━━━━━ SUPPLIED RECORDS ━━━━━

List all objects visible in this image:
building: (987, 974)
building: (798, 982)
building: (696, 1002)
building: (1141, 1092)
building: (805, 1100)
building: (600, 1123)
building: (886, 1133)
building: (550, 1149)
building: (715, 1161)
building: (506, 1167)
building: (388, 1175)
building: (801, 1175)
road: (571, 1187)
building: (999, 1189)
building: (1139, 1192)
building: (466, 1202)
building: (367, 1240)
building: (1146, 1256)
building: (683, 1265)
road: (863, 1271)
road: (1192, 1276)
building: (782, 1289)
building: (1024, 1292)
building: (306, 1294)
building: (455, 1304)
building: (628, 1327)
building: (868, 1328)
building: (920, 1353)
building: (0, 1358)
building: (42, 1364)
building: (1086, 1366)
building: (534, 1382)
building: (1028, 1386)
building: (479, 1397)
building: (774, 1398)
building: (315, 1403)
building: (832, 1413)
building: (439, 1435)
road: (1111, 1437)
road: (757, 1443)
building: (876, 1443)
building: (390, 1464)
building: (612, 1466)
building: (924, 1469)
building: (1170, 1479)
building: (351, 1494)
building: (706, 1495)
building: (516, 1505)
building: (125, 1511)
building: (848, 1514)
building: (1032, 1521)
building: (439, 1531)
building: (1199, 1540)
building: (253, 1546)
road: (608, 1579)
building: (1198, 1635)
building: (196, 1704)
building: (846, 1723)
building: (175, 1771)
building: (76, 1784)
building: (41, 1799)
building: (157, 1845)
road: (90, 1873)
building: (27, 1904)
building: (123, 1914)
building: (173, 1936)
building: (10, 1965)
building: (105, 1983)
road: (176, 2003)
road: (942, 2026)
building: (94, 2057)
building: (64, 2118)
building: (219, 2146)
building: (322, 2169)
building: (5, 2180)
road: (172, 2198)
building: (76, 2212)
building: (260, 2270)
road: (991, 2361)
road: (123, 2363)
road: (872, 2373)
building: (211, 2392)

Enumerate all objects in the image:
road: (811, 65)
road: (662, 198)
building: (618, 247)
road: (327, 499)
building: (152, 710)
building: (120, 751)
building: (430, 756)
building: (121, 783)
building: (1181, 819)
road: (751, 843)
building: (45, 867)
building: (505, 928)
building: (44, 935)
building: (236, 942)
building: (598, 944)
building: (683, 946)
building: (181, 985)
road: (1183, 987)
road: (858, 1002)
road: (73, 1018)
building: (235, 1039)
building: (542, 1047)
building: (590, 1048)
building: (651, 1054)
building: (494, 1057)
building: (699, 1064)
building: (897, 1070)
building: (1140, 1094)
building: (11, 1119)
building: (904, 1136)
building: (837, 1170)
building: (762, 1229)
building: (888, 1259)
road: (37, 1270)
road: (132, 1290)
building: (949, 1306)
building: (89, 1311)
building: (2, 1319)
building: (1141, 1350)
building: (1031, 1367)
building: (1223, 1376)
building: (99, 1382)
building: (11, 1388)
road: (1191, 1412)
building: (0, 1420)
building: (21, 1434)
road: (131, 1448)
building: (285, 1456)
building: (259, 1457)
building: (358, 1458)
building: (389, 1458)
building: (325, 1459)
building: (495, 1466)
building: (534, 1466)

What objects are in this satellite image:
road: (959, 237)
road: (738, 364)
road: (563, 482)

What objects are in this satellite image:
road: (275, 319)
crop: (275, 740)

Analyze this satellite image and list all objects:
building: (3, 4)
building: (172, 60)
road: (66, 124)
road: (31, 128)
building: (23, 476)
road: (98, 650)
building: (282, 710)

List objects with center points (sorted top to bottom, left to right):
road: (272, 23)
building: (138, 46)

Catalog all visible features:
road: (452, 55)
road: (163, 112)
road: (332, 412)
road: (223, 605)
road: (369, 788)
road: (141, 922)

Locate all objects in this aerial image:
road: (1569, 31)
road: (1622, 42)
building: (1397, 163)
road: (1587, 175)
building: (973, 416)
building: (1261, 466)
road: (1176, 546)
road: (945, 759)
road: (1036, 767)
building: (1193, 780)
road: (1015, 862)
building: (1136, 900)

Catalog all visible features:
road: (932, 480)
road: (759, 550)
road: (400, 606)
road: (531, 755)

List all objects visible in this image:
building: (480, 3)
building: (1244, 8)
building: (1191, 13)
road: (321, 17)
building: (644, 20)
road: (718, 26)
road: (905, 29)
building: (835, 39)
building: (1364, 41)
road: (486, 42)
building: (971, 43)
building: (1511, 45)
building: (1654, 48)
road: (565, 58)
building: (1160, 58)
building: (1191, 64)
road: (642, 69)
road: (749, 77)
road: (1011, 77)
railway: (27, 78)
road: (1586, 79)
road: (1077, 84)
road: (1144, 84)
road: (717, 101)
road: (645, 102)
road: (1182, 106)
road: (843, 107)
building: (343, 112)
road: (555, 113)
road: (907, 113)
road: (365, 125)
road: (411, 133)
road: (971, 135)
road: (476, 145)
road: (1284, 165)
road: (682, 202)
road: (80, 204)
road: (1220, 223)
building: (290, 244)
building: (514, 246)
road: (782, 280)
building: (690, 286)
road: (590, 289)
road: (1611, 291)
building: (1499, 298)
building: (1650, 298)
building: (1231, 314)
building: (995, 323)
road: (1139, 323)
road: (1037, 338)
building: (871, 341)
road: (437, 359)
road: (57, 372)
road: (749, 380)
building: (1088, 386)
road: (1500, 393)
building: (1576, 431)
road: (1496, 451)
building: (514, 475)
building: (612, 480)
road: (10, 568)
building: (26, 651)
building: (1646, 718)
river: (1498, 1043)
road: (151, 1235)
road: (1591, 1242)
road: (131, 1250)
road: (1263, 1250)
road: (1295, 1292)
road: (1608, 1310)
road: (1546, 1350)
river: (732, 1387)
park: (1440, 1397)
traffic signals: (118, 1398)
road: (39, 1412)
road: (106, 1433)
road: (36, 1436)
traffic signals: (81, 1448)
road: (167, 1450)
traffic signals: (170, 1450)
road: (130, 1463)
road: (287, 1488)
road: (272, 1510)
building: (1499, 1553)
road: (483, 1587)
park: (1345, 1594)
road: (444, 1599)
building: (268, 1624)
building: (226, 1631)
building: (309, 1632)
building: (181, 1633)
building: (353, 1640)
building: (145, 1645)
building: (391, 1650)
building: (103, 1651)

━━━━━

» JOB ITEM
The reply is to be an exact copy of the listing.

» WRITTEN ANSWER
List all objects visible in this image:
building: (987, 974)
building: (798, 982)
building: (696, 1002)
building: (1141, 1092)
building: (805, 1100)
building: (600, 1123)
building: (886, 1133)
building: (550, 1149)
building: (715, 1161)
building: (506, 1167)
building: (388, 1175)
building: (801, 1175)
road: (571, 1187)
building: (999, 1189)
building: (1139, 1192)
building: (466, 1202)
building: (367, 1240)
building: (1146, 1256)
building: (683, 1265)
road: (863, 1271)
road: (1192, 1276)
building: (782, 1289)
building: (1024, 1292)
building: (306, 1294)
building: (455, 1304)
building: (628, 1327)
building: (868, 1328)
building: (920, 1353)
building: (0, 1358)
building: (42, 1364)
building: (1086, 1366)
building: (534, 1382)
building: (1028, 1386)
building: (479, 1397)
building: (774, 1398)
building: (315, 1403)
building: (832, 1413)
building: (439, 1435)
road: (1111, 1437)
road: (757, 1443)
building: (876, 1443)
building: (390, 1464)
building: (612, 1466)
building: (924, 1469)
building: (1170, 1479)
building: (351, 1494)
building: (706, 1495)
building: (516, 1505)
building: (125, 1511)
building: (848, 1514)
building: (1032, 1521)
building: (439, 1531)
building: (1199, 1540)
building: (253, 1546)
road: (608, 1579)
building: (1198, 1635)
building: (196, 1704)
building: (846, 1723)
building: (175, 1771)
building: (76, 1784)
building: (41, 1799)
building: (157, 1845)
road: (90, 1873)
building: (27, 1904)
building: (123, 1914)
building: (173, 1936)
building: (10, 1965)
building: (105, 1983)
road: (176, 2003)
road: (942, 2026)
building: (94, 2057)
building: (64, 2118)
building: (219, 2146)
building: (322, 2169)
building: (5, 2180)
road: (172, 2198)
building: (76, 2212)
building: (260, 2270)
road: (991, 2361)
road: (123, 2363)
road: (872, 2373)
building: (211, 2392)

Enumerate all objects in the image:
road: (811, 65)
road: (662, 198)
building: (618, 247)
road: (327, 499)
building: (152, 710)
building: (120, 751)
building: (430, 756)
building: (121, 783)
building: (1181, 819)
road: (751, 843)
building: (45, 867)
building: (505, 928)
building: (44, 935)
building: (236, 942)
building: (598, 944)
building: (683, 946)
building: (181, 985)
road: (1183, 987)
road: (858, 1002)
road: (73, 1018)
building: (235, 1039)
building: (542, 1047)
building: (590, 1048)
building: (651, 1054)
building: (494, 1057)
building: (699, 1064)
building: (897, 1070)
building: (1140, 1094)
building: (11, 1119)
building: (904, 1136)
building: (837, 1170)
building: (762, 1229)
building: (888, 1259)
road: (37, 1270)
road: (132, 1290)
building: (949, 1306)
building: (89, 1311)
building: (2, 1319)
building: (1141, 1350)
building: (1031, 1367)
building: (1223, 1376)
building: (99, 1382)
building: (11, 1388)
road: (1191, 1412)
building: (0, 1420)
building: (21, 1434)
road: (131, 1448)
building: (285, 1456)
building: (259, 1457)
building: (358, 1458)
building: (389, 1458)
building: (325, 1459)
building: (495, 1466)
building: (534, 1466)

What objects are in this satellite image:
road: (959, 237)
road: (738, 364)
road: (563, 482)

What objects are in this satellite image:
road: (275, 319)
crop: (275, 740)

Analyze this satellite image and list all objects:
building: (3, 4)
building: (172, 60)
road: (66, 124)
road: (31, 128)
building: (23, 476)
road: (98, 650)
building: (282, 710)

List objects with center points (sorted top to bottom, left to right):
road: (272, 23)
building: (138, 46)

Catalog all visible features:
road: (452, 55)
road: (163, 112)
road: (332, 412)
road: (223, 605)
road: (369, 788)
road: (141, 922)

Locate all objects in this aerial image:
road: (1569, 31)
road: (1622, 42)
building: (1397, 163)
road: (1587, 175)
building: (973, 416)
building: (1261, 466)
road: (1176, 546)
road: (945, 759)
road: (1036, 767)
building: (1193, 780)
road: (1015, 862)
building: (1136, 900)

Catalog all visible features:
road: (932, 480)
road: (759, 550)
road: (400, 606)
road: (531, 755)

List all objects visible in this image:
building: (480, 3)
building: (1244, 8)
building: (1191, 13)
road: (321, 17)
building: (644, 20)
road: (718, 26)
road: (905, 29)
building: (835, 39)
building: (1364, 41)
road: (486, 42)
building: (971, 43)
building: (1511, 45)
building: (1654, 48)
road: (565, 58)
building: (1160, 58)
building: (1191, 64)
road: (642, 69)
road: (749, 77)
road: (1011, 77)
railway: (27, 78)
road: (1586, 79)
road: (1077, 84)
road: (1144, 84)
road: (717, 101)
road: (645, 102)
road: (1182, 106)
road: (843, 107)
building: (343, 112)
road: (555, 113)
road: (907, 113)
road: (365, 125)
road: (411, 133)
road: (971, 135)
road: (476, 145)
road: (1284, 165)
road: (682, 202)
road: (80, 204)
road: (1220, 223)
building: (290, 244)
building: (514, 246)
road: (782, 280)
building: (690, 286)
road: (590, 289)
road: (1611, 291)
building: (1499, 298)
building: (1650, 298)
building: (1231, 314)
building: (995, 323)
road: (1139, 323)
road: (1037, 338)
building: (871, 341)
road: (437, 359)
road: (57, 372)
road: (749, 380)
building: (1088, 386)
road: (1500, 393)
building: (1576, 431)
road: (1496, 451)
building: (514, 475)
building: (612, 480)
road: (10, 568)
building: (26, 651)
building: (1646, 718)
river: (1498, 1043)
road: (151, 1235)
road: (1591, 1242)
road: (131, 1250)
road: (1263, 1250)
road: (1295, 1292)
road: (1608, 1310)
road: (1546, 1350)
river: (732, 1387)
park: (1440, 1397)
traffic signals: (118, 1398)
road: (39, 1412)
road: (106, 1433)
road: (36, 1436)
traffic signals: (81, 1448)
road: (167, 1450)
traffic signals: (170, 1450)
road: (130, 1463)
road: (287, 1488)
road: (272, 1510)
building: (1499, 1553)
road: (483, 1587)
park: (1345, 1594)
road: (444, 1599)
building: (268, 1624)
building: (226, 1631)
building: (309, 1632)
building: (181, 1633)
building: (353, 1640)
building: (145, 1645)
building: (391, 1650)
building: (103, 1651)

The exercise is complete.